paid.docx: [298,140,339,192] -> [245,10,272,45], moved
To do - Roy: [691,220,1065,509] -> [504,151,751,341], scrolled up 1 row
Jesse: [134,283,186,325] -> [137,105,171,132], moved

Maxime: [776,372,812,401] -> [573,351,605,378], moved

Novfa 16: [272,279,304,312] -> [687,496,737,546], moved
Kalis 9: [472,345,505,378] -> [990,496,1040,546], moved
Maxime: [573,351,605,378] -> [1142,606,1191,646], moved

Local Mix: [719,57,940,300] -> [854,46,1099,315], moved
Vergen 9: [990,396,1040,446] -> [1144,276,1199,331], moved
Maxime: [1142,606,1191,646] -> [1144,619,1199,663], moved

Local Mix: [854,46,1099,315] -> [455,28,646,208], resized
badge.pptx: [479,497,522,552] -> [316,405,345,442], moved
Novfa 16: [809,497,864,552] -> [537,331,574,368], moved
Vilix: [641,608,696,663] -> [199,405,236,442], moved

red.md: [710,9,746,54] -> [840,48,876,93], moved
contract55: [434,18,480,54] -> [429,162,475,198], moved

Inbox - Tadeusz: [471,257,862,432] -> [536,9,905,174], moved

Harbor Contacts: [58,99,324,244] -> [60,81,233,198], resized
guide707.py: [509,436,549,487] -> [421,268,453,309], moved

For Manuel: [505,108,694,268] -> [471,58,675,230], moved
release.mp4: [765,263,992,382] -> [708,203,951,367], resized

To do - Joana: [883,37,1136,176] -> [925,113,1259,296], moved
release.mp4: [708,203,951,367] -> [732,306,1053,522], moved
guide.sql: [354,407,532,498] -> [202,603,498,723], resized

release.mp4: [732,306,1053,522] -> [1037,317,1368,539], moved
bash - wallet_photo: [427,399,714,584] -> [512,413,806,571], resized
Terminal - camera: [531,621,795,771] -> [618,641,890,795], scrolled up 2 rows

□ □ □ □

Transcribe word for word the lines from the one holding "bash - wallet_photo: [427,399,714,584]" to the last line of the listing above, inclusive.

- Response:
bash - wallet_photo: [427,399,714,584] -> [512,413,806,571], resized
Terminal - camera: [531,621,795,771] -> [618,641,890,795], scrolled up 2 rows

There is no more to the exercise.